### Exercise prompt:
Omitting the images, transcribe the records below exactly as they stand.
=====
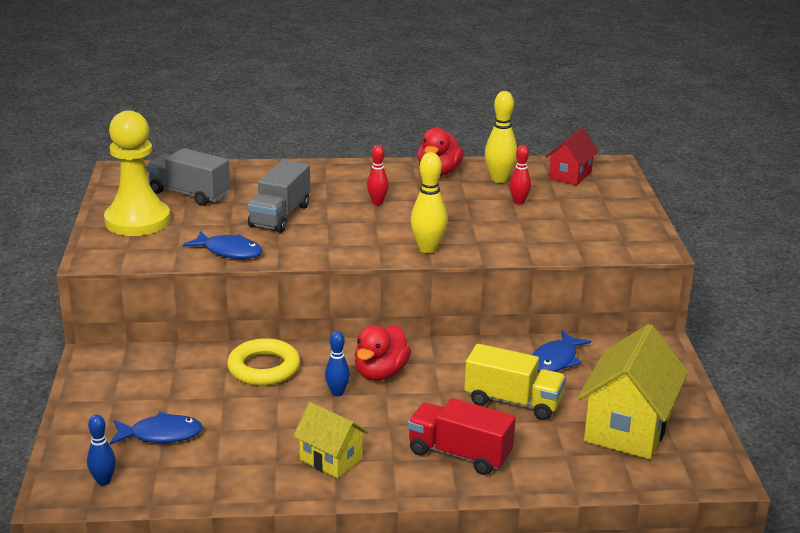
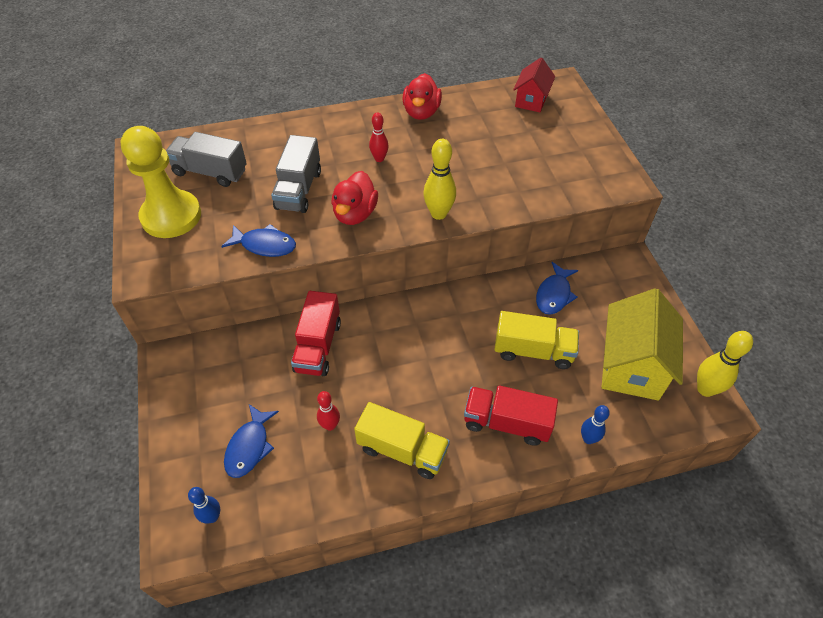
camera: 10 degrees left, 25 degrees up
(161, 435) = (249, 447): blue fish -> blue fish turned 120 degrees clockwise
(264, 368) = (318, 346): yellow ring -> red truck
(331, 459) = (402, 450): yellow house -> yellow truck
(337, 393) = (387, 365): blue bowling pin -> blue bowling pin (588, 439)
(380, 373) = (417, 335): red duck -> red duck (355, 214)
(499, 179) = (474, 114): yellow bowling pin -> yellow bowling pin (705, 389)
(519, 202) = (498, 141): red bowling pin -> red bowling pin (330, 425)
=====
### Response area:
camera: 10 degrees left, 25 degrees up
(161, 435) = (249, 447): blue fish -> blue fish turned 120 degrees clockwise
(264, 368) = (318, 346): yellow ring -> red truck
(331, 459) = (402, 450): yellow house -> yellow truck
(337, 393) = (387, 365): blue bowling pin -> blue bowling pin (588, 439)
(380, 373) = (417, 335): red duck -> red duck (355, 214)
(499, 179) = (474, 114): yellow bowling pin -> yellow bowling pin (705, 389)
(519, 202) = (498, 141): red bowling pin -> red bowling pin (330, 425)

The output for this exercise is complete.